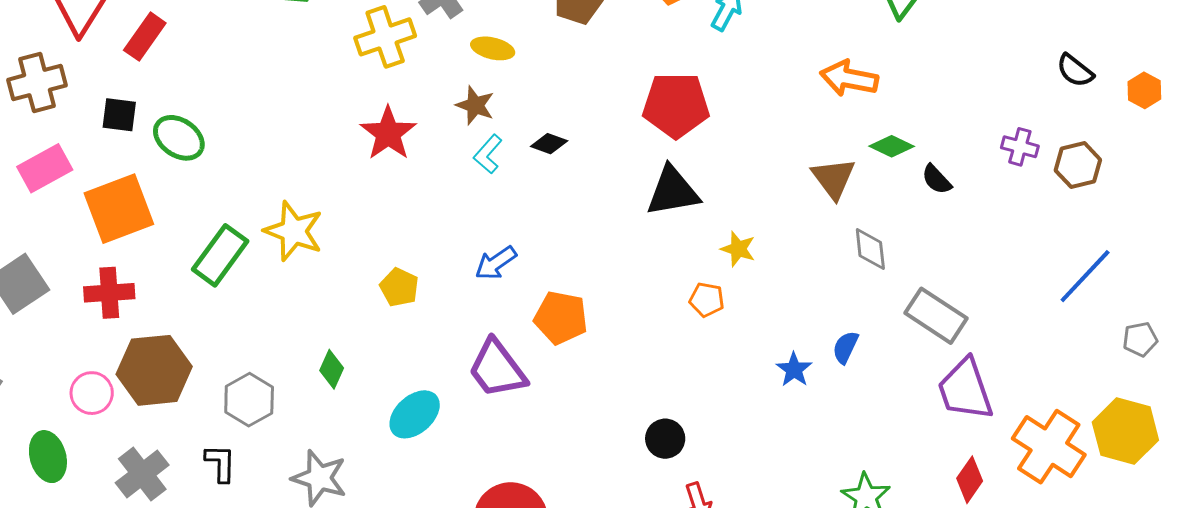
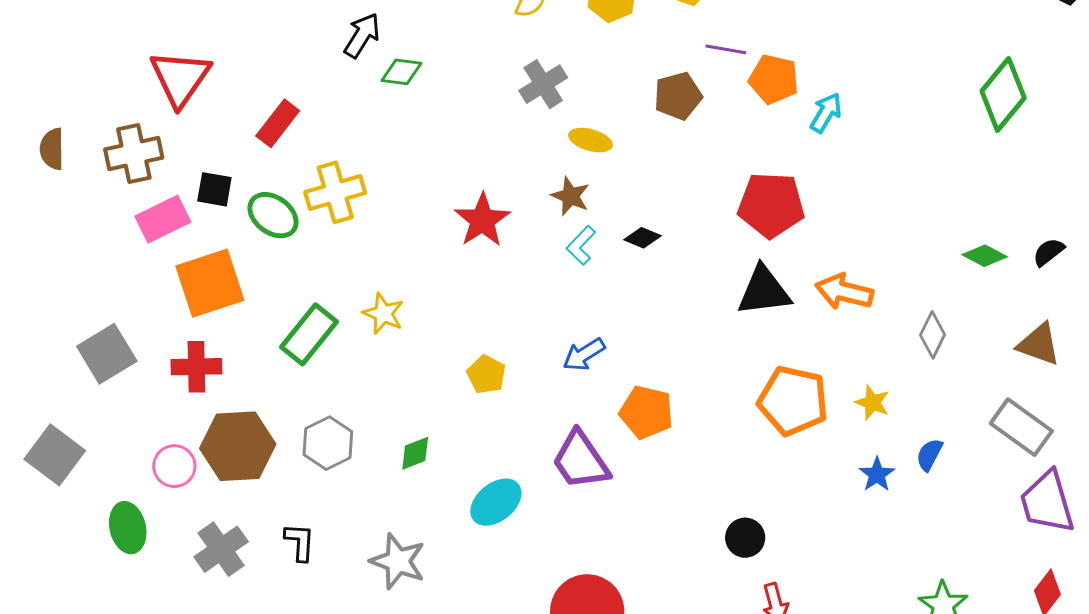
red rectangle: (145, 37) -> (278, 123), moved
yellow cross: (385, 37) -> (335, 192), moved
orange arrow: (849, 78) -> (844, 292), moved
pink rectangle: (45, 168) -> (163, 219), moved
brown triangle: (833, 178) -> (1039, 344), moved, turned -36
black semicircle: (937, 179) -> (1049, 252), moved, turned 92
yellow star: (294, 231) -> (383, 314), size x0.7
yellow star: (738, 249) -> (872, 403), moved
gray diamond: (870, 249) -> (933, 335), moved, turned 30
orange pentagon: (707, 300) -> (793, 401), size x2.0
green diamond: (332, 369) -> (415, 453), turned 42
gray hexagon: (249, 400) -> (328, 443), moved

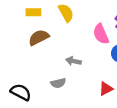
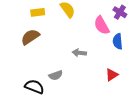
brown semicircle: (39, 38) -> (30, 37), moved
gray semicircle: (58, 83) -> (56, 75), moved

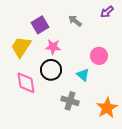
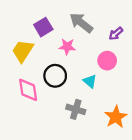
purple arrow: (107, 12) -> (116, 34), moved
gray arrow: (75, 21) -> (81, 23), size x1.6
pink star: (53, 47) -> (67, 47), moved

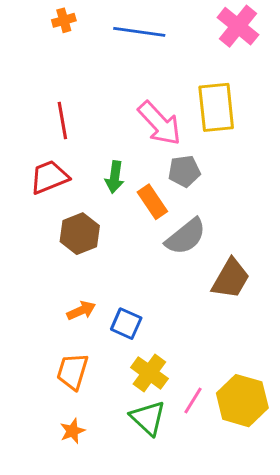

-- -- --

What is required
From the listing above, return every line that contains the word "diamond".

Answer below
gray diamond: (870, 249) -> (933, 335), moved, turned 30
green diamond: (332, 369) -> (415, 453), turned 42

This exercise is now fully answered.